**Problem to work on:**
When "camera" occurs in a line of the material, copy that line.
..............................
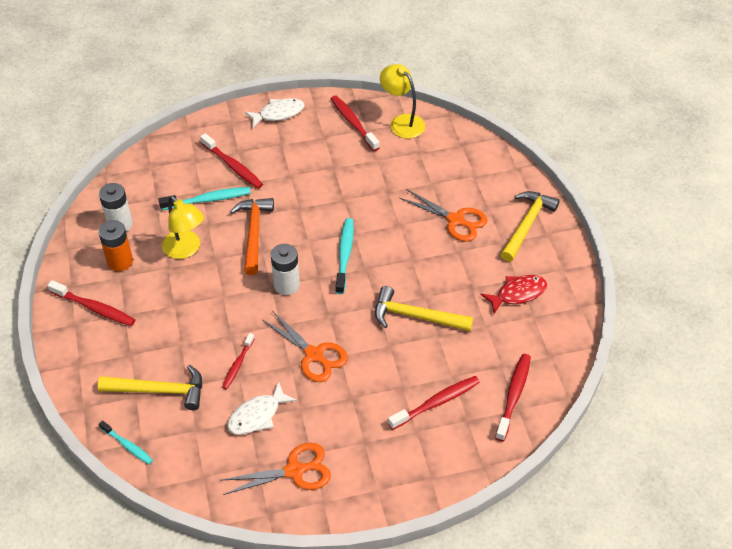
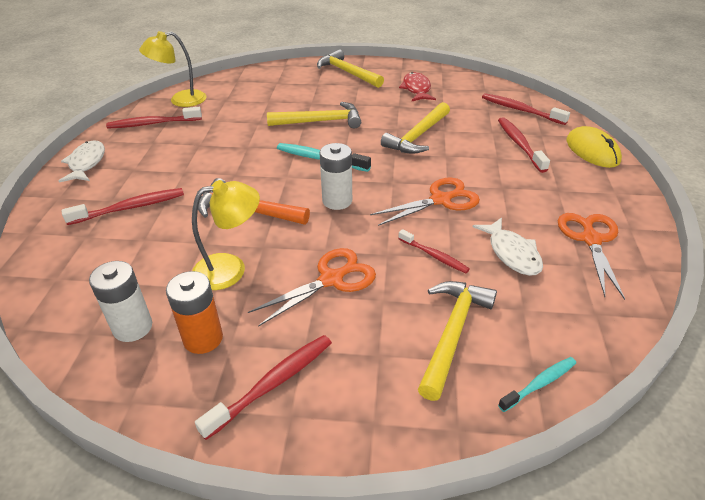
camera: 70 degrees left, 10 degrees down
(208, 200) = (164, 236): turquoise toothbrush -> none
(410, 235) = (320, 121): none -> yellow hammer
(451, 468) = (592, 151): none -> yellow mouse
(456, 220) = (320, 98): orange scissors -> orange scissors (331, 279)

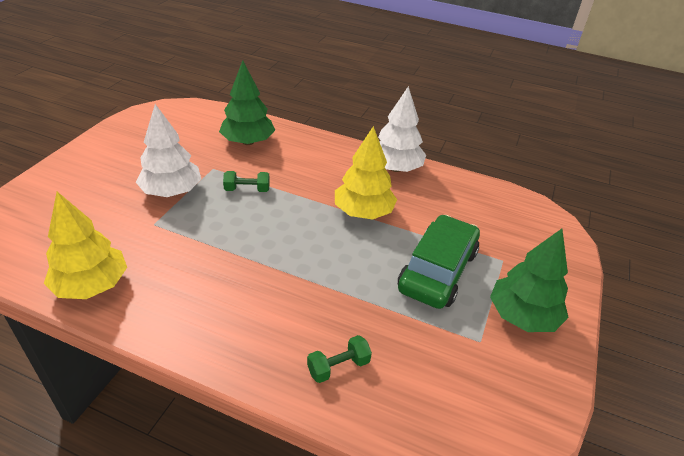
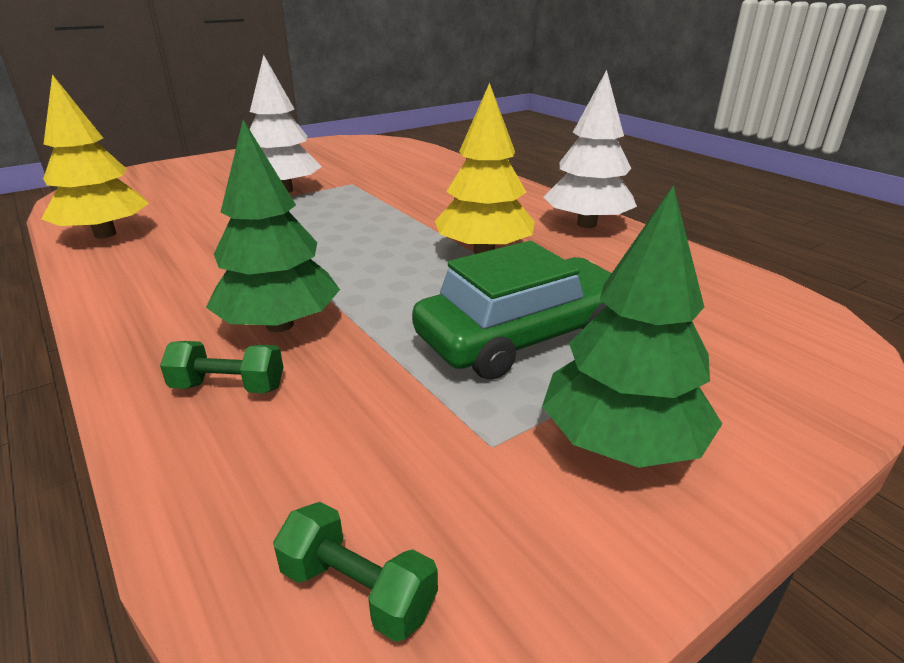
camera: 35 degrees right, 10 degrees down
(247, 189) = (364, 204): green dumbbell -> green dumbbell (358, 590)
(248, 142) = (419, 172): green tree -> green tree (279, 325)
..............................
**Reply:**
camera: 70 degrees left, 10 degrees down
camera: 35 degrees right, 10 degrees down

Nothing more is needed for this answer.